*Provided material*:
[Start of Attachment]

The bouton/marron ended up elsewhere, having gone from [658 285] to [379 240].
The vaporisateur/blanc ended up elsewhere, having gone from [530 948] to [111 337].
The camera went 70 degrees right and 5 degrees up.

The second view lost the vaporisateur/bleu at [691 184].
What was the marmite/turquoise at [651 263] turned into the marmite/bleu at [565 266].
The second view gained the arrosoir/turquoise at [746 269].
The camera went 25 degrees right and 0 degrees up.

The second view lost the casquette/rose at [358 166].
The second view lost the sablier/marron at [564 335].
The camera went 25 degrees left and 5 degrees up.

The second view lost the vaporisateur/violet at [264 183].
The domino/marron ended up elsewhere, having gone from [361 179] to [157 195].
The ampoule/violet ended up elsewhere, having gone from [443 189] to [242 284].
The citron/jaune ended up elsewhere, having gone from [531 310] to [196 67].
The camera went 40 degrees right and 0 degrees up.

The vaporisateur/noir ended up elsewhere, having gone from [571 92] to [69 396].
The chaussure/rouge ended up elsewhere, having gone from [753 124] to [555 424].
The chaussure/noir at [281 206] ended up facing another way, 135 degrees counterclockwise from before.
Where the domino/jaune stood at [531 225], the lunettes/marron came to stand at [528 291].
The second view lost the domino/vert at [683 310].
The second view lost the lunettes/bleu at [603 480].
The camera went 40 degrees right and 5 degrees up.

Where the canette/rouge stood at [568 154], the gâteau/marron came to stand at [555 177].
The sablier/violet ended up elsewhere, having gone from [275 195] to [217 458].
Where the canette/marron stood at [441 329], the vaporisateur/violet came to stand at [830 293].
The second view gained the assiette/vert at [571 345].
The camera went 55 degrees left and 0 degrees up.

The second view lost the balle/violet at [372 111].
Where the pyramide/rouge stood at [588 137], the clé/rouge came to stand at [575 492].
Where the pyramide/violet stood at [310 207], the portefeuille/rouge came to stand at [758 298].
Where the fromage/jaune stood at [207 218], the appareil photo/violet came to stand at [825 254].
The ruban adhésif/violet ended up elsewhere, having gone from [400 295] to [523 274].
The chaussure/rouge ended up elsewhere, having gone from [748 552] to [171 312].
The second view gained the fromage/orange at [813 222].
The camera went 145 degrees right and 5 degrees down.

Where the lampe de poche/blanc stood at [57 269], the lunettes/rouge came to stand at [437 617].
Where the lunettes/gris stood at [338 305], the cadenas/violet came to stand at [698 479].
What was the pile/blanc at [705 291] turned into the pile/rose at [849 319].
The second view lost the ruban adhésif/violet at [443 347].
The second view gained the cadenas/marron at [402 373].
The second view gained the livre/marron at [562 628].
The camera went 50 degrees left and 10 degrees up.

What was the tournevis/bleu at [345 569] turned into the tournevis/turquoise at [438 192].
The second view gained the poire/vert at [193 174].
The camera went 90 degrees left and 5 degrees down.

[End of Attachment]

*Problem requirements*:
The whole of the material should be restated word for word.

*Exercise response*:
The bouton/marron ended up elsewhere, having gone from [658 285] to [379 240].
The vaporisateur/blanc ended up elsewhere, having gone from [530 948] to [111 337].
The camera went 70 degrees right and 5 degrees up.

The second view lost the vaporisateur/bleu at [691 184].
What was the marmite/turquoise at [651 263] turned into the marmite/bleu at [565 266].
The second view gained the arrosoir/turquoise at [746 269].
The camera went 25 degrees right and 0 degrees up.

The second view lost the casquette/rose at [358 166].
The second view lost the sablier/marron at [564 335].
The camera went 25 degrees left and 5 degrees up.

The second view lost the vaporisateur/violet at [264 183].
The domino/marron ended up elsewhere, having gone from [361 179] to [157 195].
The ampoule/violet ended up elsewhere, having gone from [443 189] to [242 284].
The citron/jaune ended up elsewhere, having gone from [531 310] to [196 67].
The camera went 40 degrees right and 0 degrees up.

The vaporisateur/noir ended up elsewhere, having gone from [571 92] to [69 396].
The chaussure/rouge ended up elsewhere, having gone from [753 124] to [555 424].
The chaussure/noir at [281 206] ended up facing another way, 135 degrees counterclockwise from before.
Where the domino/jaune stood at [531 225], the lunettes/marron came to stand at [528 291].
The second view lost the domino/vert at [683 310].
The second view lost the lunettes/bleu at [603 480].
The camera went 40 degrees right and 5 degrees up.

Where the canette/rouge stood at [568 154], the gâteau/marron came to stand at [555 177].
The sablier/violet ended up elsewhere, having gone from [275 195] to [217 458].
Where the canette/marron stood at [441 329], the vaporisateur/violet came to stand at [830 293].
The second view gained the assiette/vert at [571 345].
The camera went 55 degrees left and 0 degrees up.

The second view lost the balle/violet at [372 111].
Where the pyramide/rouge stood at [588 137], the clé/rouge came to stand at [575 492].
Where the pyramide/violet stood at [310 207], the portefeuille/rouge came to stand at [758 298].
Where the fromage/jaune stood at [207 218], the appareil photo/violet came to stand at [825 254].
The ruban adhésif/violet ended up elsewhere, having gone from [400 295] to [523 274].
The chaussure/rouge ended up elsewhere, having gone from [748 552] to [171 312].
The second view gained the fromage/orange at [813 222].
The camera went 145 degrees right and 5 degrees down.

Where the lampe de poche/blanc stood at [57 269], the lunettes/rouge came to stand at [437 617].
Where the lunettes/gris stood at [338 305], the cadenas/violet came to stand at [698 479].
What was the pile/blanc at [705 291] turned into the pile/rose at [849 319].
The second view lost the ruban adhésif/violet at [443 347].
The second view gained the cadenas/marron at [402 373].
The second view gained the livre/marron at [562 628].
The camera went 50 degrees left and 10 degrees up.

What was the tournevis/bleu at [345 569] turned into the tournevis/turquoise at [438 192].
The second view gained the poire/vert at [193 174].
The camera went 90 degrees left and 5 degrees down.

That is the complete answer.